**Given exercise:**
Rewrite all the items below as a numbered list with no blank lines, and leave the pictures out.

(Records for locating described items)
·····
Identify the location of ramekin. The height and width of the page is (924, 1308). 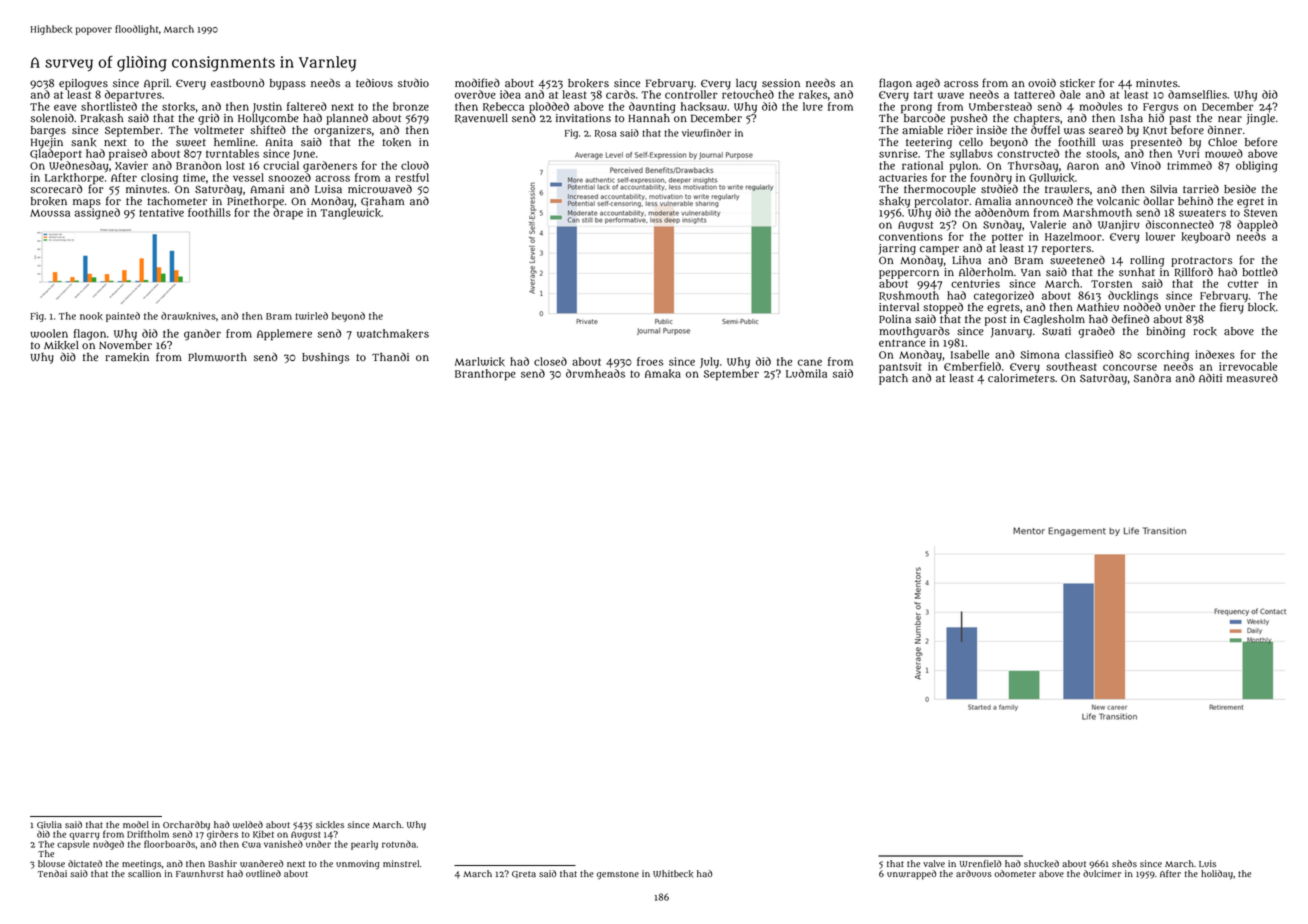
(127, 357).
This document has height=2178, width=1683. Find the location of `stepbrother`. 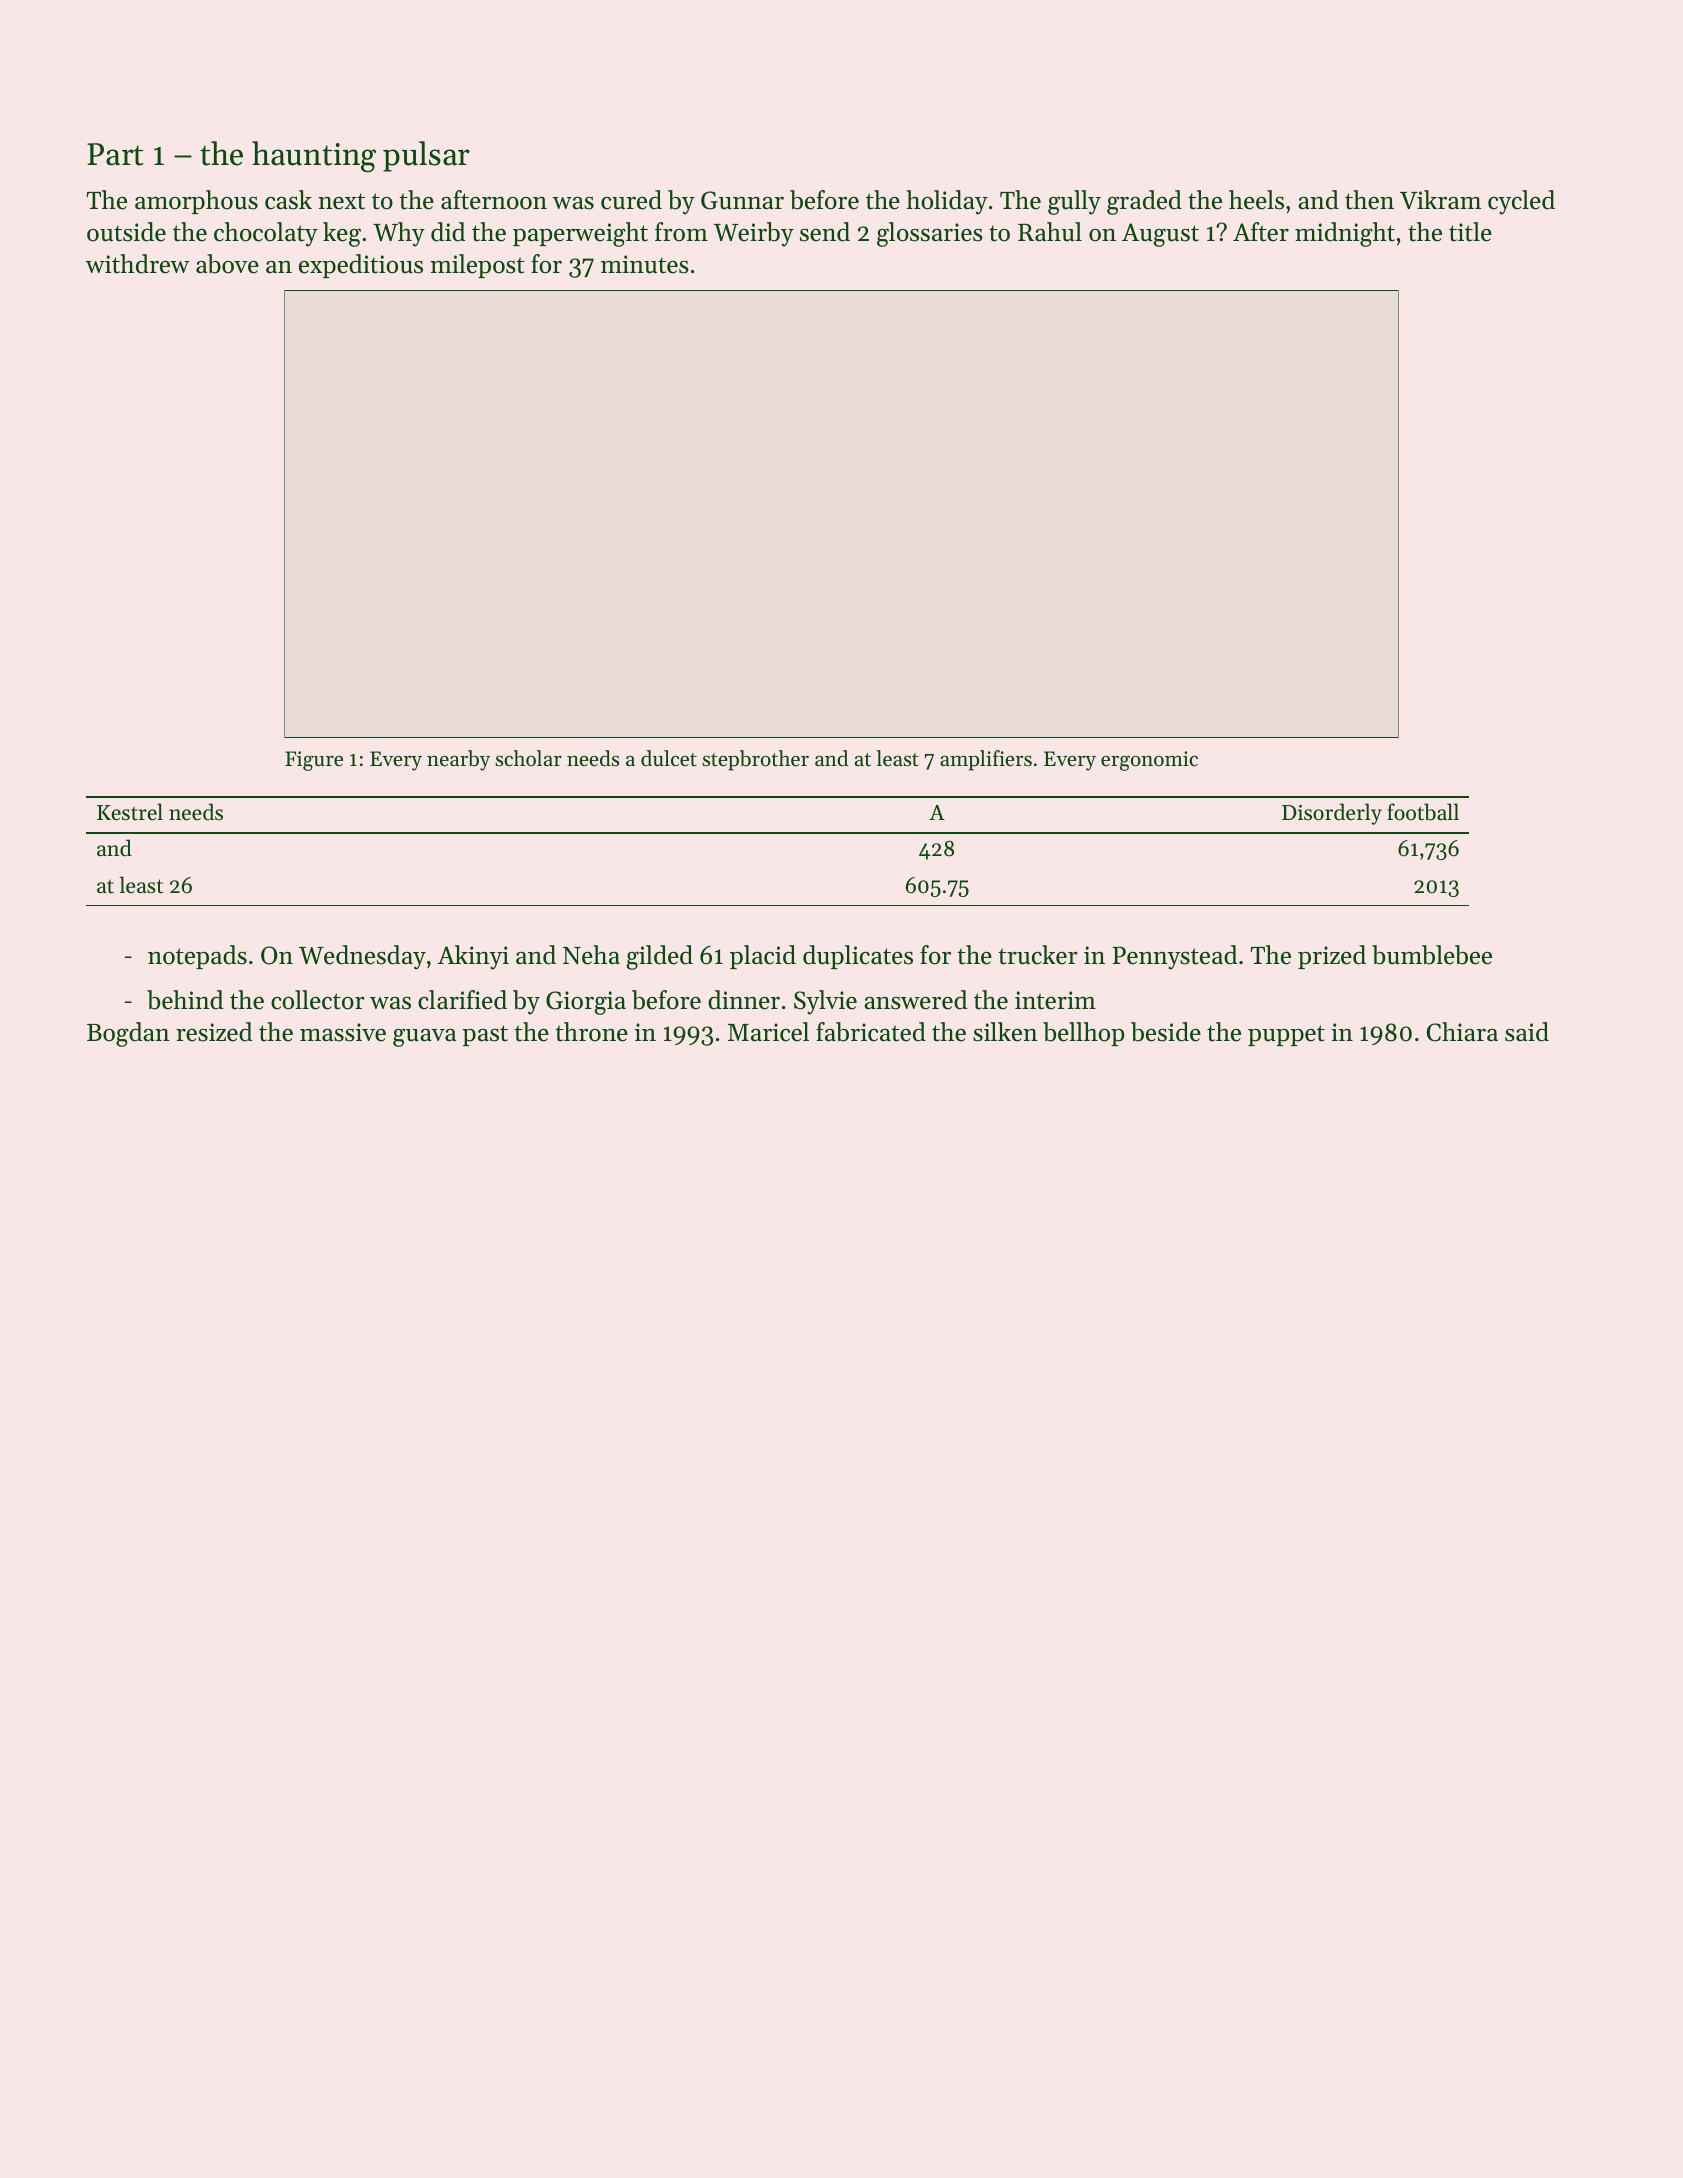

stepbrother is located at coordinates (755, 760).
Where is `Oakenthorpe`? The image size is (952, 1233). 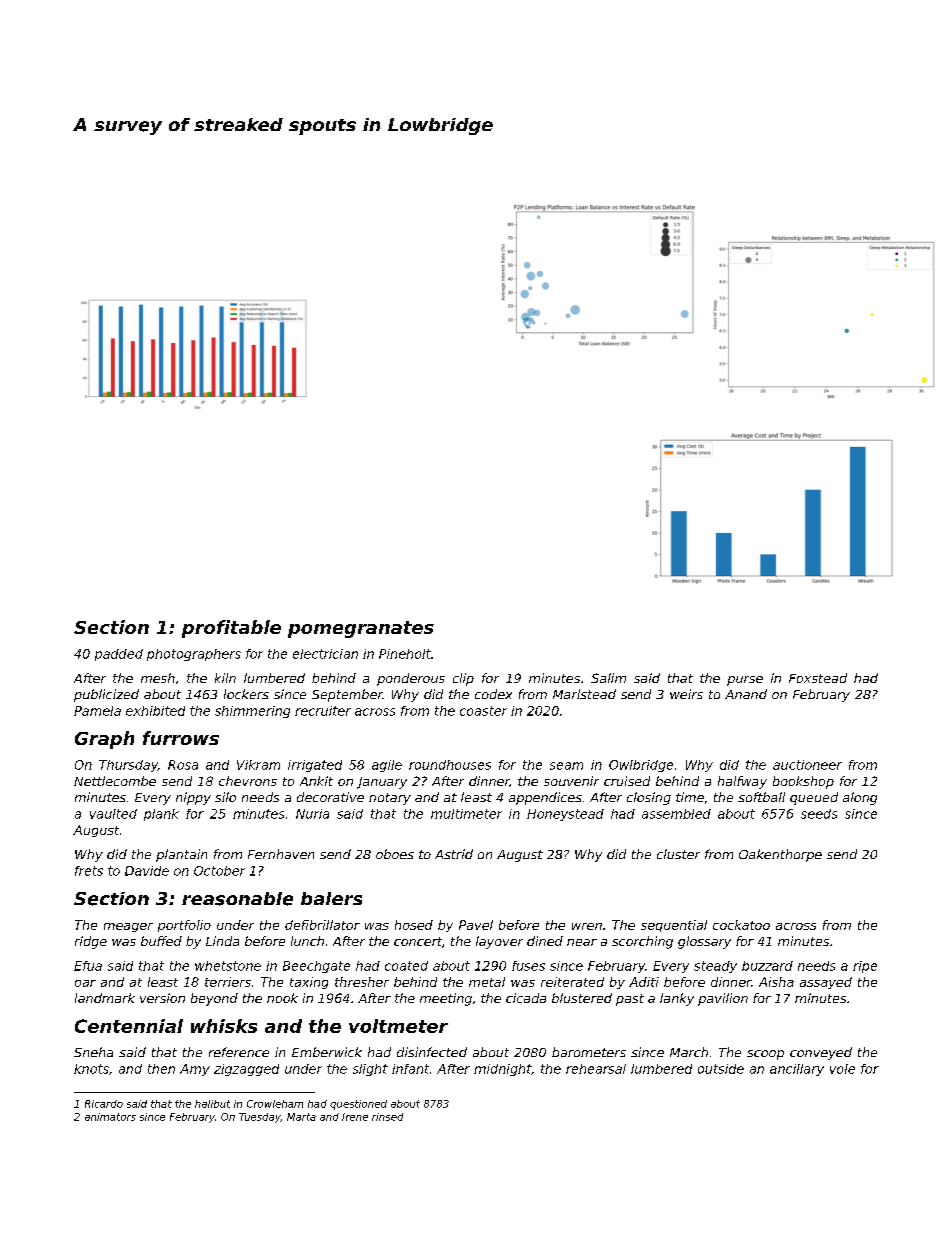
·····
**Result:**
1. Identify the location of ramekin. The height and width of the page is (924, 1308). 
2. (127, 357).
3. This document has height=2178, width=1683. Find the location of `stepbrother`. 
4. stepbrother is located at coordinates (755, 760).
5. Where is `Oakenthorpe`? The image size is (952, 1233). 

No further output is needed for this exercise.